- **About this task**
Only the images are to be dropped; the records themselves must be repeated exactly.
Start of Record excerpts
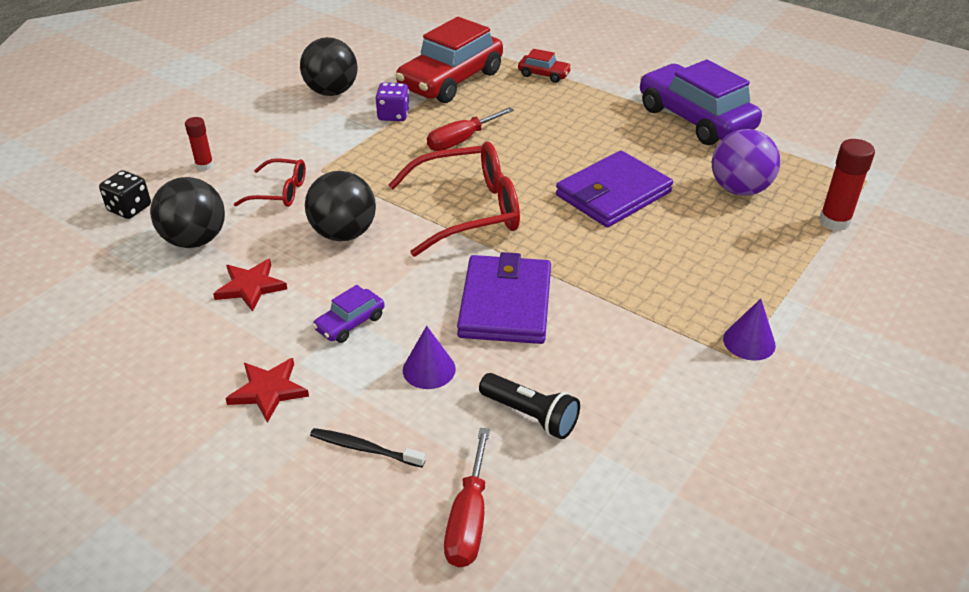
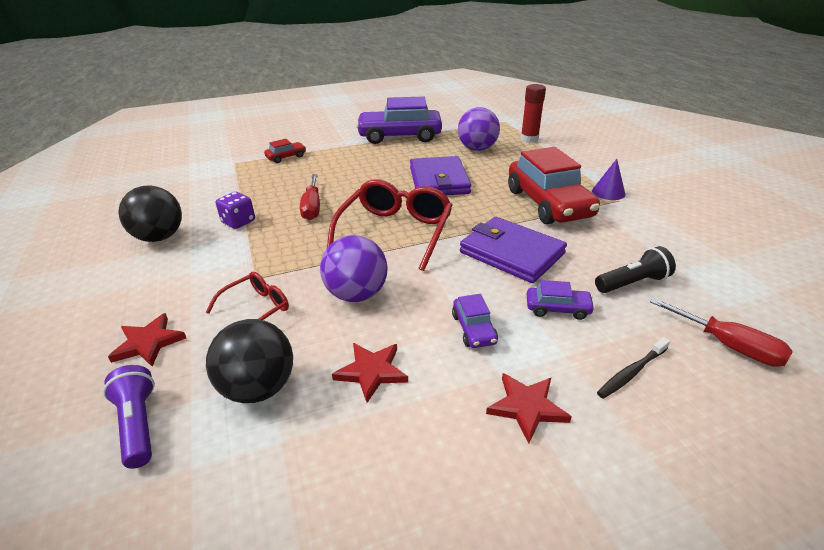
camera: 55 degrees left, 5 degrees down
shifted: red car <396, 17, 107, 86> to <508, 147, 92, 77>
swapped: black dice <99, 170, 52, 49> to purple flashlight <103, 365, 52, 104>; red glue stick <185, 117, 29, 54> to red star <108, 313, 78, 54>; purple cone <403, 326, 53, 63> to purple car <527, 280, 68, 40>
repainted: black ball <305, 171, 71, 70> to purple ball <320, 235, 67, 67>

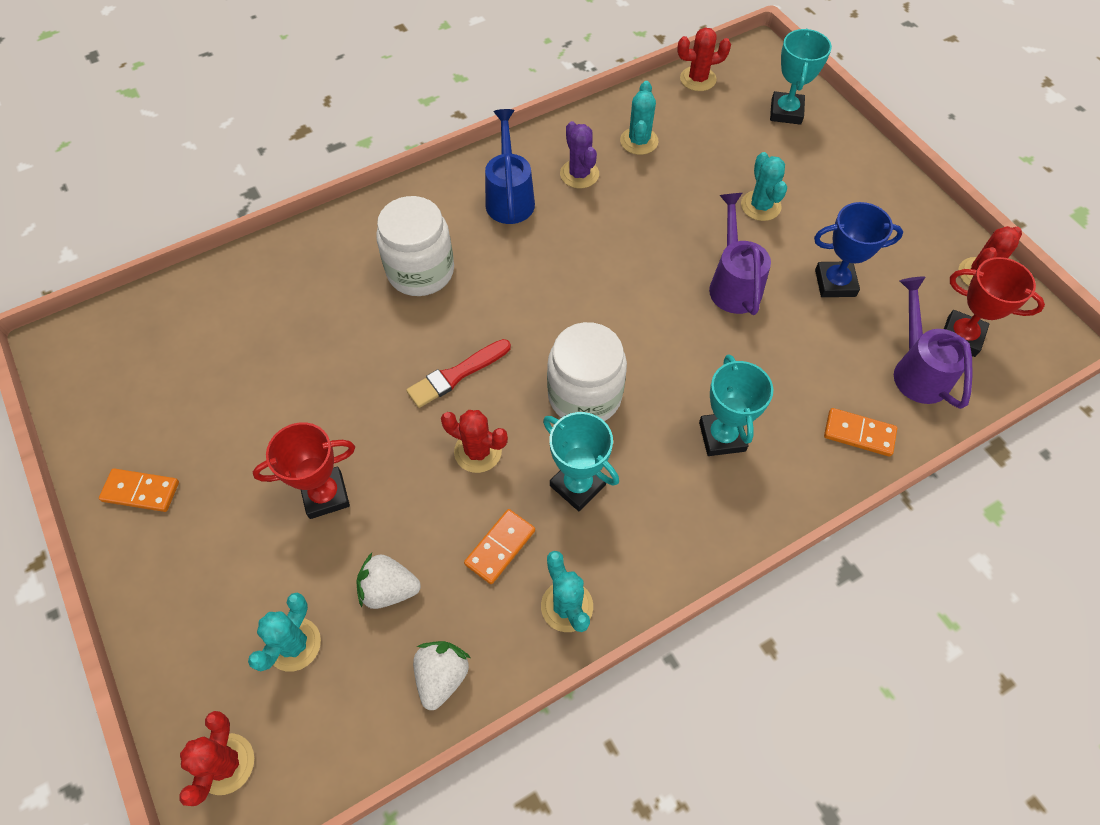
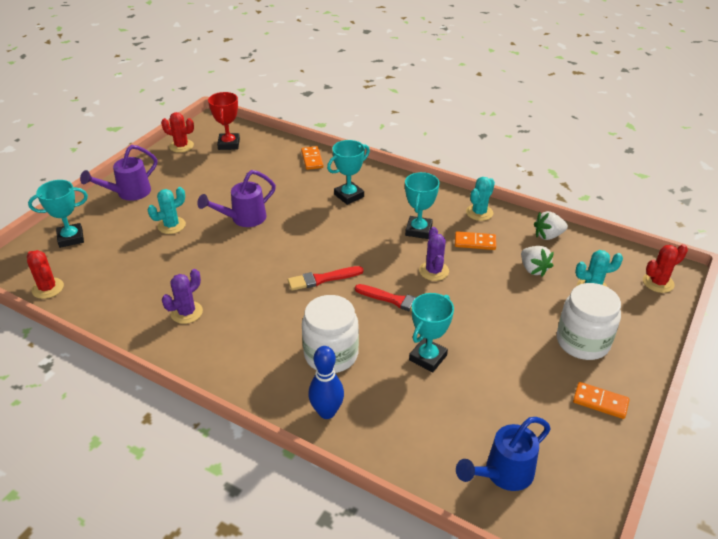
camera: 120 degrees left, 20 degrees down
gone: red trophy <253, 422, 102, 97>; turquoise cactus <620, 81, 38, 74>; blue trophy <814, 202, 89, 95>
new: red brush <288, 266, 76, 25>; blue bowling pin <308, 346, 36, 73>; turquoise trophy <409, 293, 45, 79>
shifted: purple watering can <894, 277, 79, 132> to <80, 145, 77, 56>; blue watering can <485, 109, 50, 115> to <456, 417, 95, 74>; white jar <547, 322, 80, 99> to <557, 283, 64, 77>
repainted: red cactus <441, 410, 67, 63> to purple cactus <419, 227, 30, 54>
rotated: orange domino <99, 469, 80, 43> = <573, 382, 57, 37> 45 degrees counterclockwise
End of Record excerpts
- **Response to the exercise**
camera: 55 degrees left, 5 degrees down
shifted: red car <396, 17, 107, 86> to <508, 147, 92, 77>
swapped: black dice <99, 170, 52, 49> to purple flashlight <103, 365, 52, 104>; red glue stick <185, 117, 29, 54> to red star <108, 313, 78, 54>; purple cone <403, 326, 53, 63> to purple car <527, 280, 68, 40>
repainted: black ball <305, 171, 71, 70> to purple ball <320, 235, 67, 67>

camera: 120 degrees left, 20 degrees down
gone: red trophy <253, 422, 102, 97>; turquoise cactus <620, 81, 38, 74>; blue trophy <814, 202, 89, 95>
new: red brush <288, 266, 76, 25>; blue bowling pin <308, 346, 36, 73>; turquoise trophy <409, 293, 45, 79>
shifted: purple watering can <894, 277, 79, 132> to <80, 145, 77, 56>; blue watering can <485, 109, 50, 115> to <456, 417, 95, 74>; white jar <547, 322, 80, 99> to <557, 283, 64, 77>
repainted: red cactus <441, 410, 67, 63> to purple cactus <419, 227, 30, 54>
rotated: orange domino <99, 469, 80, 43> = <573, 382, 57, 37> 45 degrees counterclockwise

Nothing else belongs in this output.